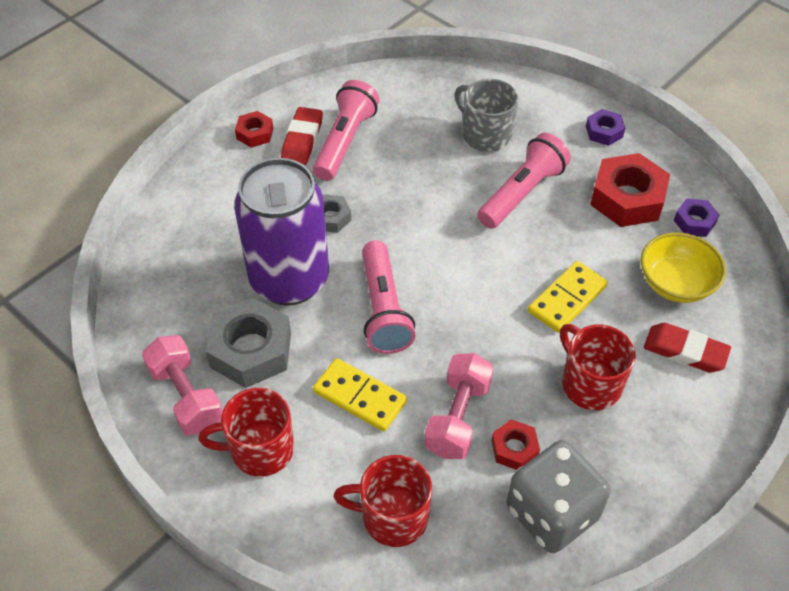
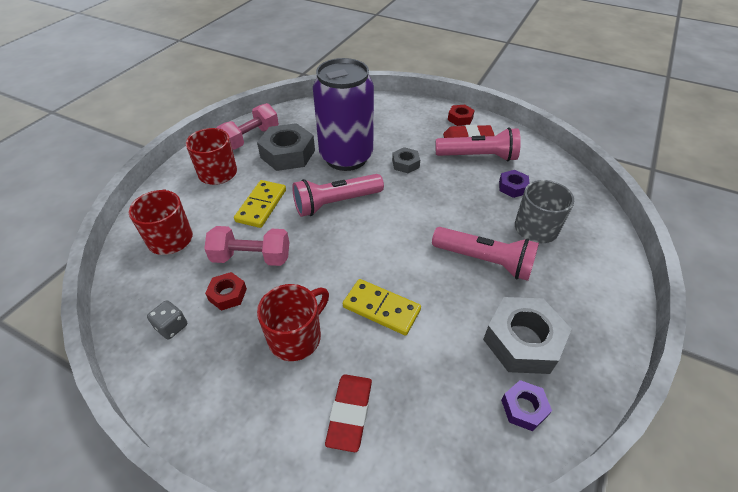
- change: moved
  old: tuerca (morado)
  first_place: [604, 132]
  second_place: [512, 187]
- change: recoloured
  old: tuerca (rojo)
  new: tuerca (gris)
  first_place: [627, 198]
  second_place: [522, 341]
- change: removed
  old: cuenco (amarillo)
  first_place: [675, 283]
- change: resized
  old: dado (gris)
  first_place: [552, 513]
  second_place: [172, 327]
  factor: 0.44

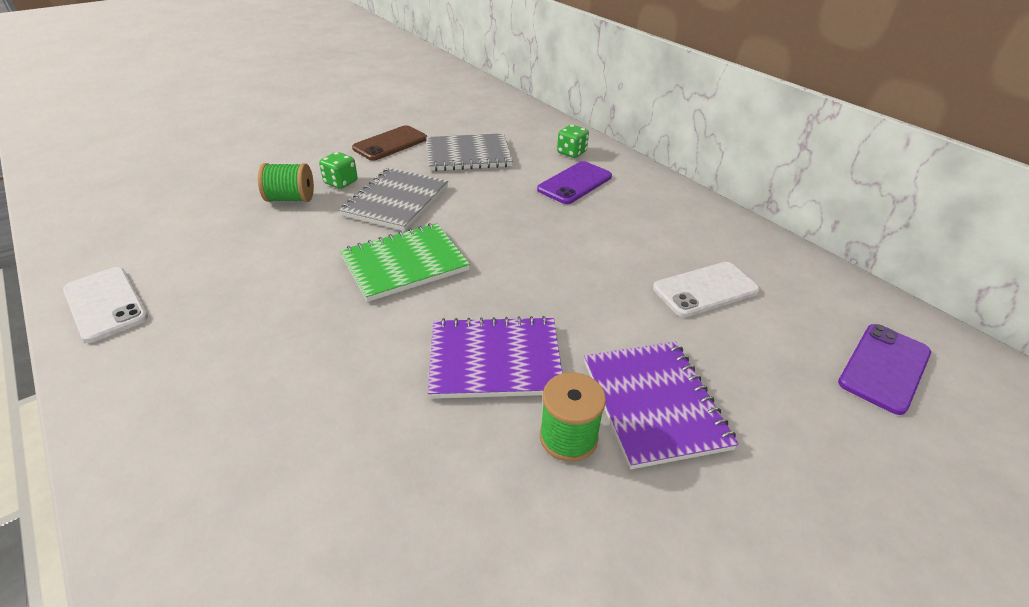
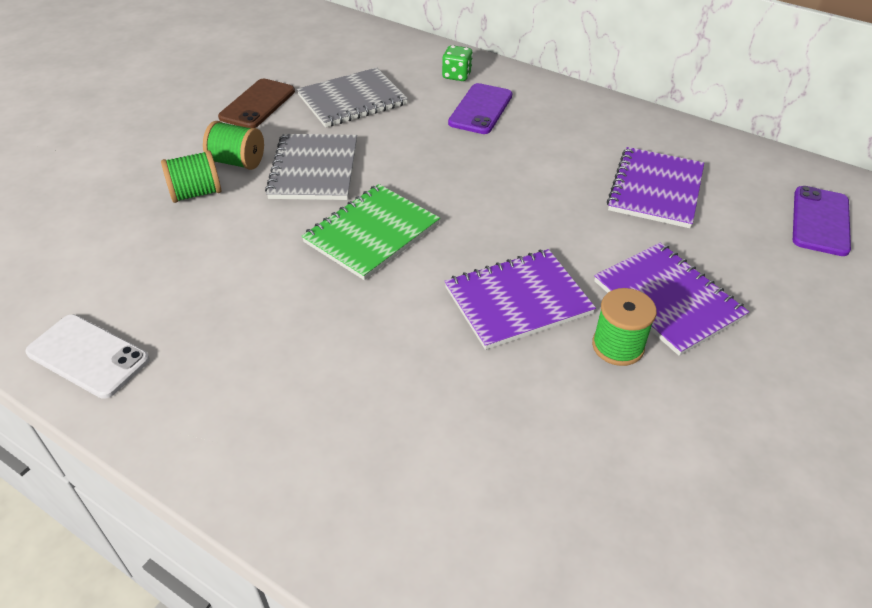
- change: replaced
  old: dado (verde)
  new: carrete (verde)
  first_place: [341, 182]
  second_place: [237, 162]
- change: replaced
  old: móvil (blanco)
  new: cuaderno (morado)
  first_place: [705, 289]
  second_place: [655, 189]

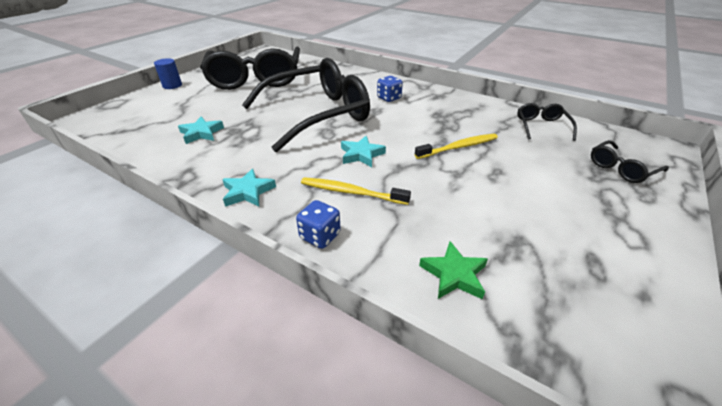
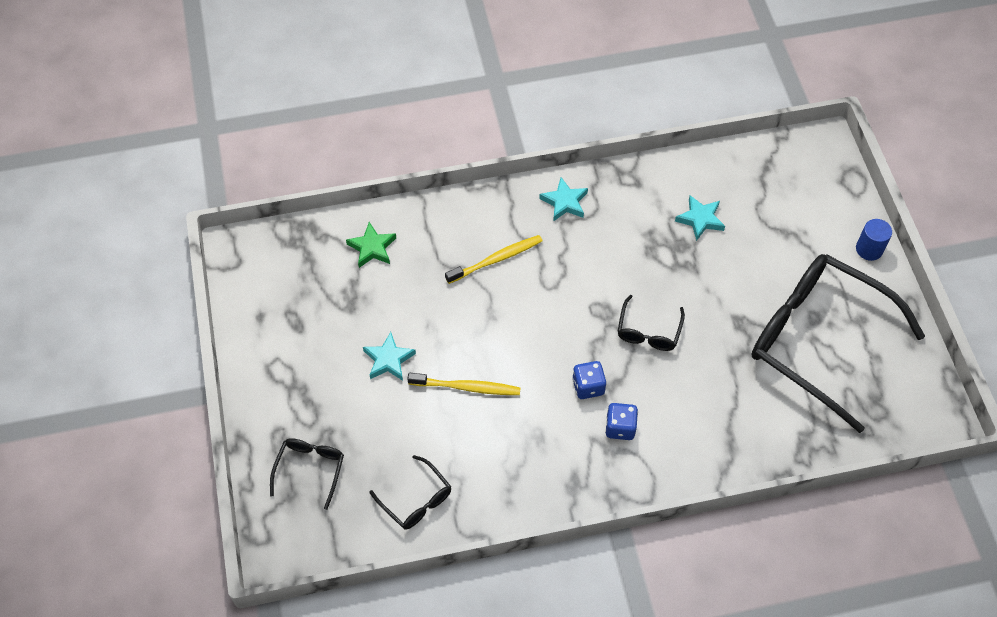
- change: resized
  old: gafas (negro)
  first_place: [318, 114]
  second_place: [648, 332]
  factor: 0.42
- change: turned
  old: cepillo de dientes (amarillo)
  first_place: [459, 147]
  second_place: [467, 387]
  degrees: -105
- change: moved
  old: estrella (turquesa)
  first_place: [361, 154]
  second_place: [388, 360]
- change: moved
  old: dado (azul)
  first_place: [320, 236]
  second_place: [588, 386]

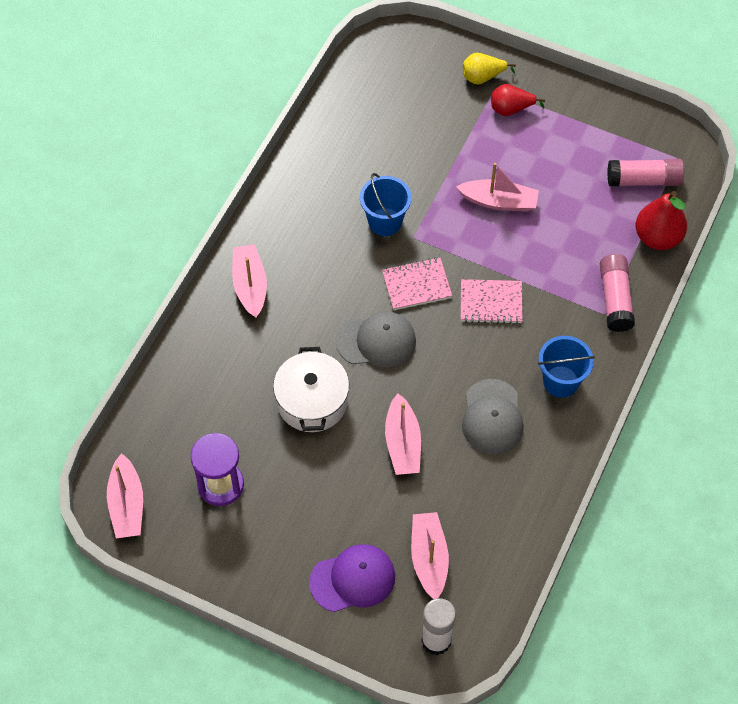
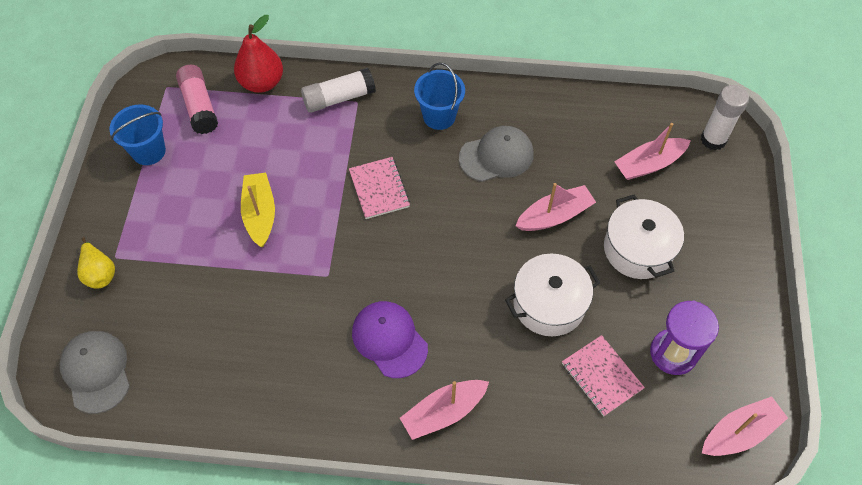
- change: removed
  old: pera (rojo)
  first_place: [511, 109]
- change: recoloured
  old: barco (rosa)
  new: barco (amarillo)
  first_place: [499, 201]
  second_place: [260, 214]
- change: moved
  old: balde (azul)
  first_place: [385, 222]
  second_place: [148, 151]
- change: recoloured
  old: barra de pegamento (rosa)
  new: barra de pegamento (blanco)
  first_place: [615, 299]
  second_place: [339, 98]
- change: moved
  old: cuaderno (rosa)
  first_place: [416, 285]
  second_place: [601, 376]
- change: moved
  old: gorra (gris)
  first_place: [376, 341]
  second_place: [96, 371]
- change: moved
  old: gorra (morado)
  first_place: [353, 579]
  second_place: [389, 339]
- change: added
  new: olla (blanco)
  second_place: [638, 249]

------------------------------------------------------------------------

### [ACTION ITEM]
Could you output exactly the lines from the one containing "second_place: [389, 339]" to the end of the entries above, both included, and no others?

### [RESPONSE TO THE TASK]
  second_place: [389, 339]
- change: added
  new: olla (blanco)
  second_place: [638, 249]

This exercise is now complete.